## ASSIGNMENT
After finding the line that contains "(385, 468) = (363, 366): brown", give again that line and each one following it, exactly, until the records end.
*** Block opens ***
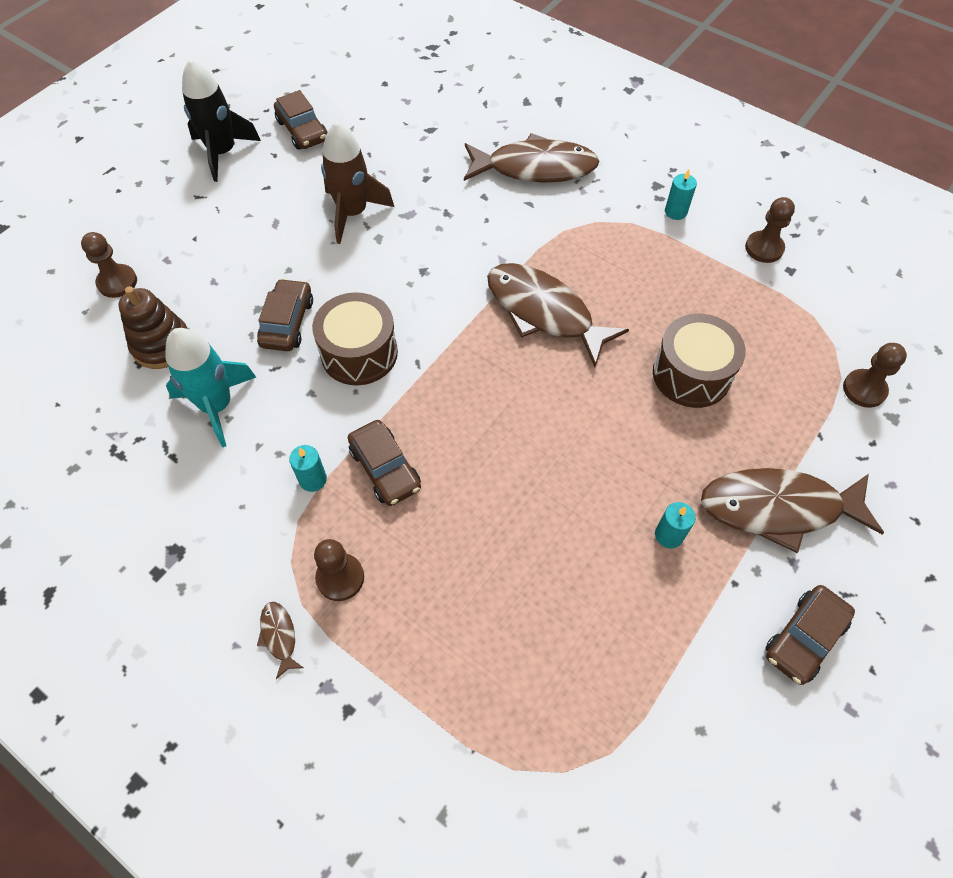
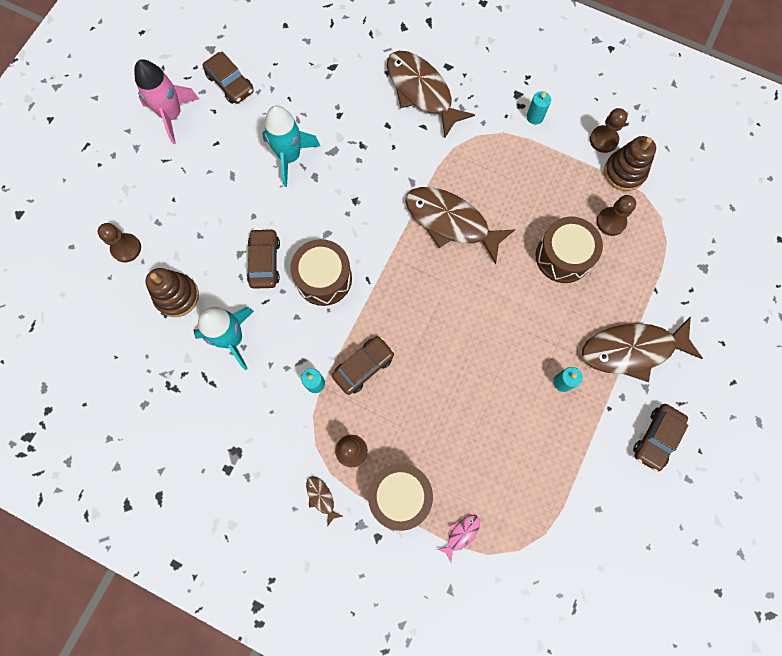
camera: 10 degrees left, 15 degrees up
(223, 153) = (172, 115): black rocket -> pink rocket
(353, 213) = (290, 157): brown rocket -> turquoise rocket
(385, 468) = (363, 366): brown car -> brown car turned 90 degrees counterclockwise
(396, 653) = (399, 495): none -> brown drum
(477, 729) = (461, 534): none -> pink fish
(535, 168) = (421, 92): brown fish -> brown fish turned 120 degrees counterclockwise
(788, 288) = (624, 172): none -> brown stacking toy
(864, 389) = (683, 248): brown pawn -> brown pawn (611, 222)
*** Block closes ***
## RESPONSE
(385, 468) = (363, 366): brown car -> brown car turned 90 degrees counterclockwise
(396, 653) = (399, 495): none -> brown drum
(477, 729) = (461, 534): none -> pink fish
(535, 168) = (421, 92): brown fish -> brown fish turned 120 degrees counterclockwise
(788, 288) = (624, 172): none -> brown stacking toy
(864, 389) = (683, 248): brown pawn -> brown pawn (611, 222)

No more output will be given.